> EXERCISE GOAL:
Images should be omitted while the rest of the data is duplicated exactly.

+++ AVAILABLE DATA +++

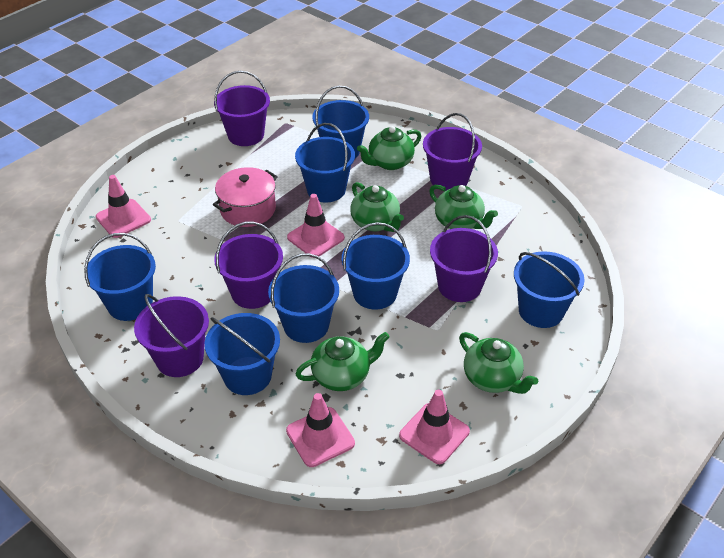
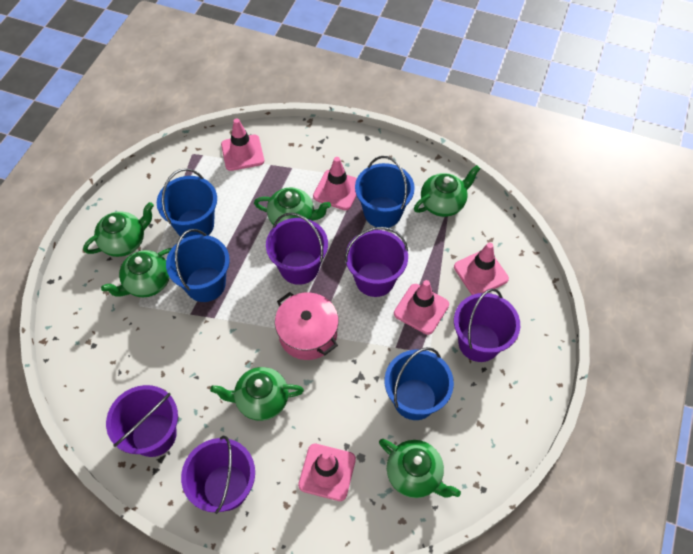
blue bucket: 7 -> 4
green teapot: 5 -> 6
pink traffic cone: 4 -> 5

+++

> COMPLETED TASK:
blue bucket: 7 -> 4
green teapot: 5 -> 6
pink traffic cone: 4 -> 5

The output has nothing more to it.